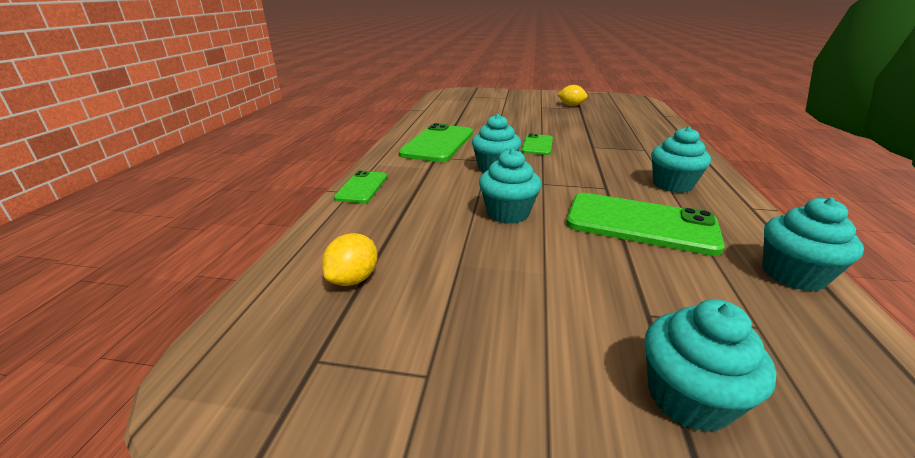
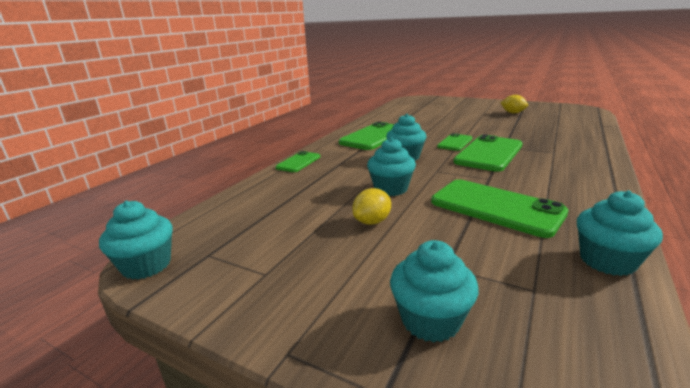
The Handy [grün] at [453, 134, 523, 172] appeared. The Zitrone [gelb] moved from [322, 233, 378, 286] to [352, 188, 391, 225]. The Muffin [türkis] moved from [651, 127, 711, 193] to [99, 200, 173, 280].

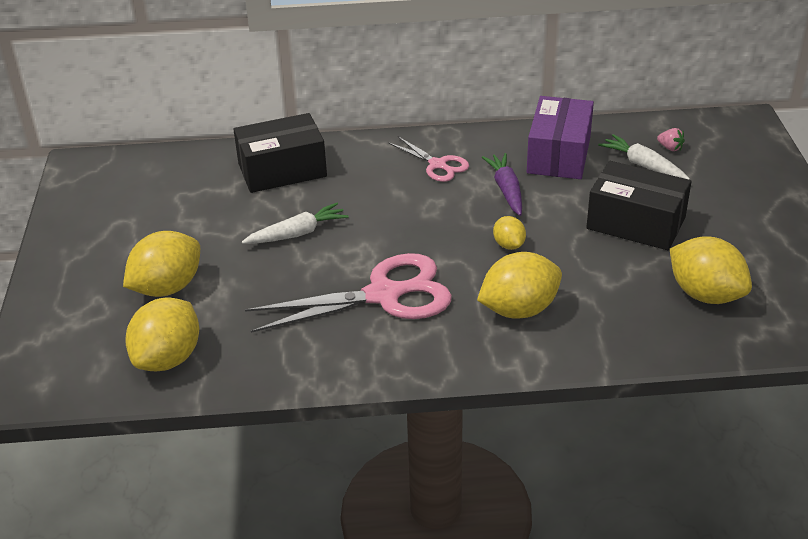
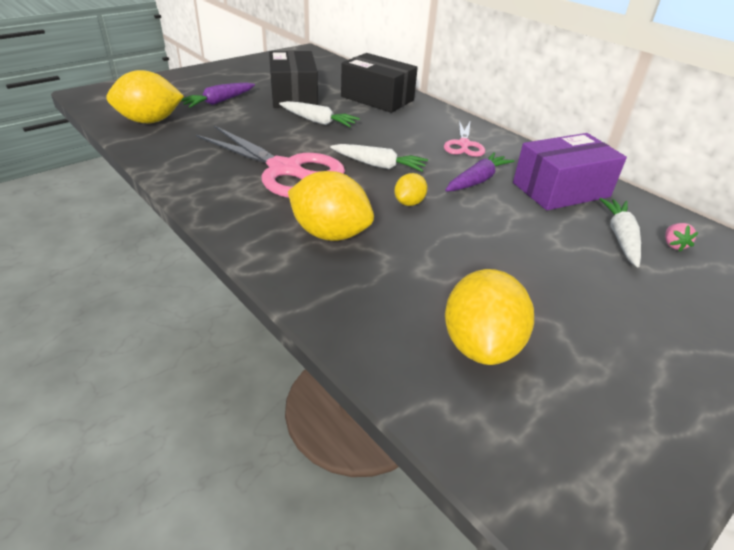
The Karotte [weiß] at [330, 144, 428, 172] appeared. The Schachtel [schwarz] moved from [586, 161, 692, 250] to [269, 51, 318, 108]. The Zitrone [gelb] at [123, 231, 200, 297] was replaced by the Karotte [lila] at [180, 83, 255, 108].

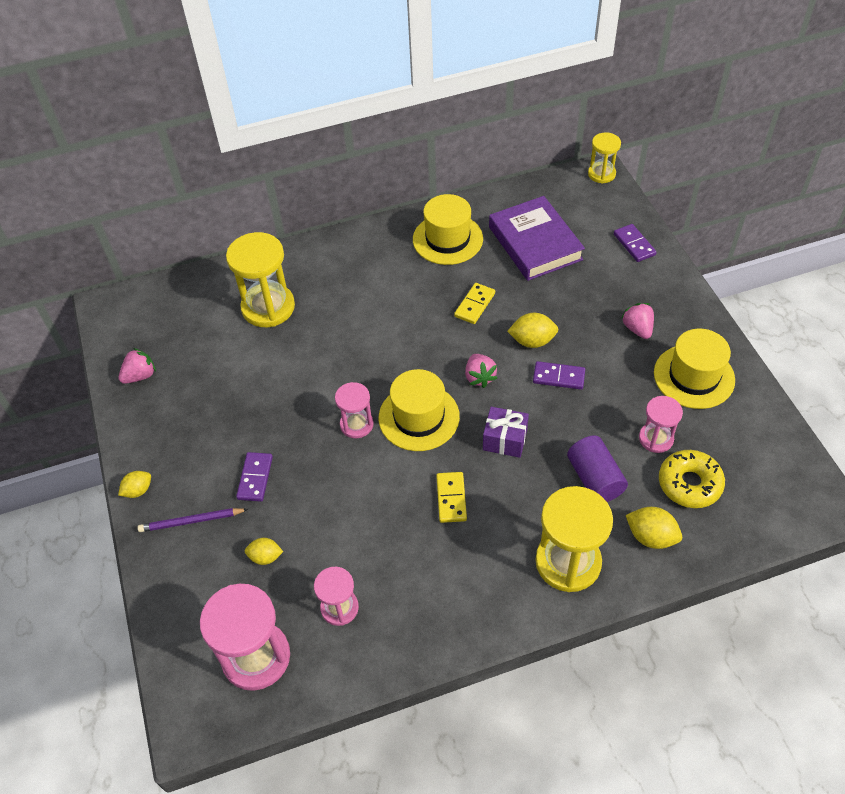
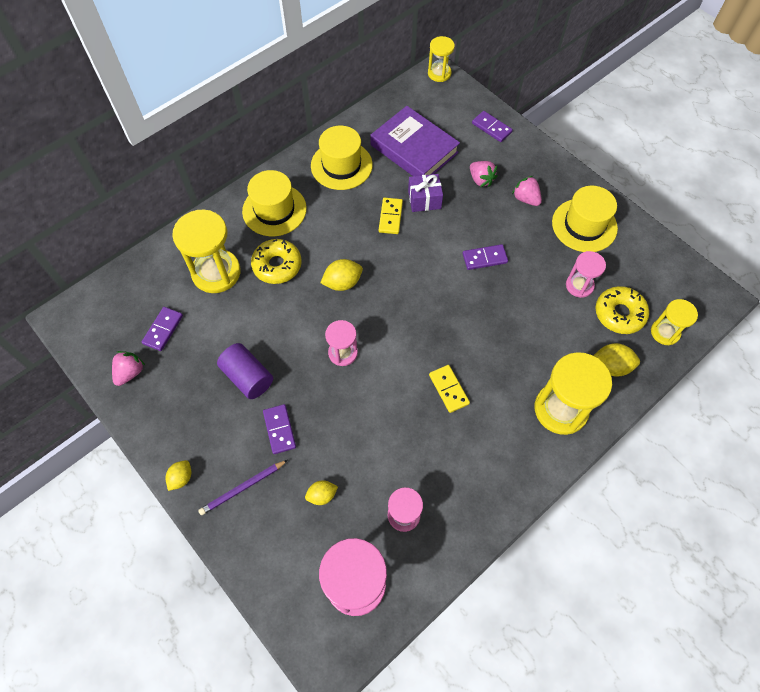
The Dominostein [lila] at [142, 307, 183, 351] appeared. The Donut [gelb] at [251, 239, 302, 284] appeared. The Sanduhr [gelb] at [651, 299, 698, 345] appeared. The Hut [gelb] moved from [379, 369, 460, 451] to [242, 170, 307, 236]. The Erdbeere [rosa] moved from [465, 354, 497, 388] to [470, 161, 497, 187]. The Geschenk [lila] moved from [483, 407, 529, 458] to [408, 174, 443, 212]. The Zitrone [gelb] moved from [507, 313, 558, 348] to [320, 259, 363, 291]. The Vollzylinder [lila] moved from [567, 435, 628, 502] to [217, 343, 273, 399].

● **WHAT TO WORK ON**
Output each of the lines above exactly, apart from the images.

● **ANSWER BOX**
The Handy [grün] at [453, 134, 523, 172] appeared. The Zitrone [gelb] moved from [322, 233, 378, 286] to [352, 188, 391, 225]. The Muffin [türkis] moved from [651, 127, 711, 193] to [99, 200, 173, 280].

The Karotte [weiß] at [330, 144, 428, 172] appeared. The Schachtel [schwarz] moved from [586, 161, 692, 250] to [269, 51, 318, 108]. The Zitrone [gelb] at [123, 231, 200, 297] was replaced by the Karotte [lila] at [180, 83, 255, 108].

The Dominostein [lila] at [142, 307, 183, 351] appeared. The Donut [gelb] at [251, 239, 302, 284] appeared. The Sanduhr [gelb] at [651, 299, 698, 345] appeared. The Hut [gelb] moved from [379, 369, 460, 451] to [242, 170, 307, 236]. The Erdbeere [rosa] moved from [465, 354, 497, 388] to [470, 161, 497, 187]. The Geschenk [lila] moved from [483, 407, 529, 458] to [408, 174, 443, 212]. The Zitrone [gelb] moved from [507, 313, 558, 348] to [320, 259, 363, 291]. The Vollzylinder [lila] moved from [567, 435, 628, 502] to [217, 343, 273, 399].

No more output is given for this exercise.